» **EXERCISE**
The line with "pink rectangle: (83, 71)" marks where to begin. Please copy it and each line after it to the end of the records below, exactly.

» **DATA RECORDS**
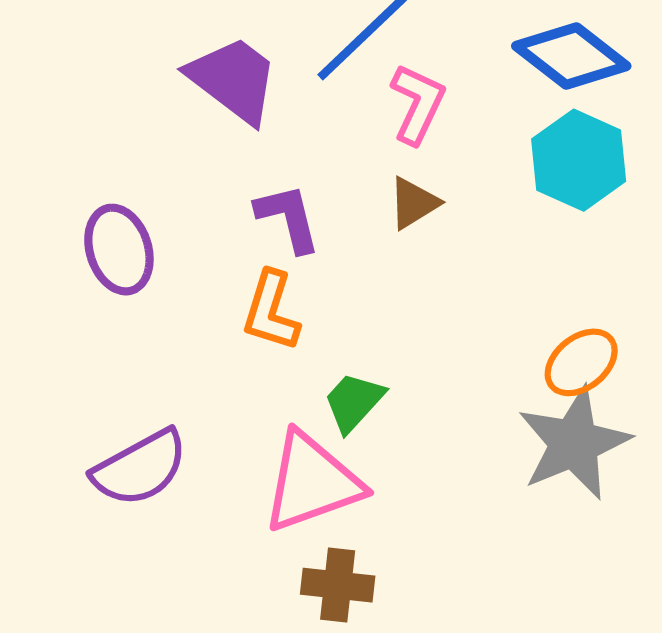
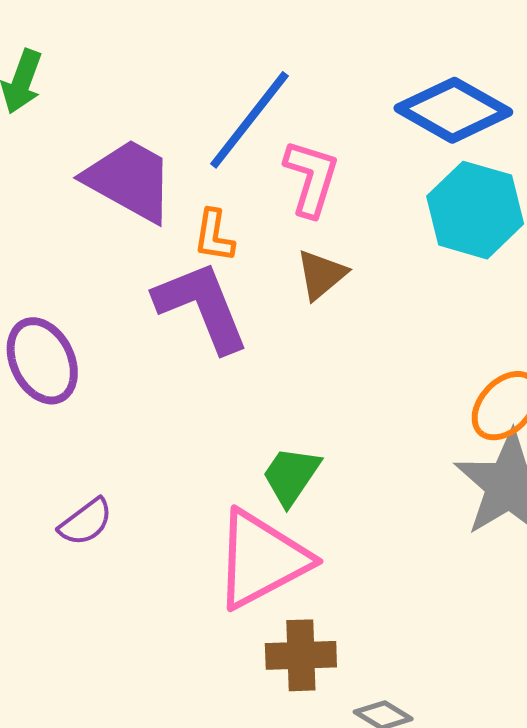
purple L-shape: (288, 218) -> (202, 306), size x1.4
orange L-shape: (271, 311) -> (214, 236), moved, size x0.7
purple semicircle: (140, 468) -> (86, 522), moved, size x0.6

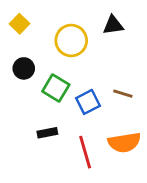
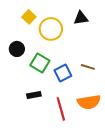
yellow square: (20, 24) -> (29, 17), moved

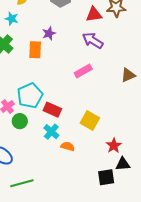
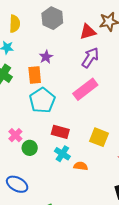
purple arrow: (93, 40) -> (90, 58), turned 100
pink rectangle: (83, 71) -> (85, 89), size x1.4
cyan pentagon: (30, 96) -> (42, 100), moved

» **THE ANSWER**
pink rectangle: (83, 71) -> (85, 89), size x1.4
cyan pentagon: (30, 96) -> (42, 100), moved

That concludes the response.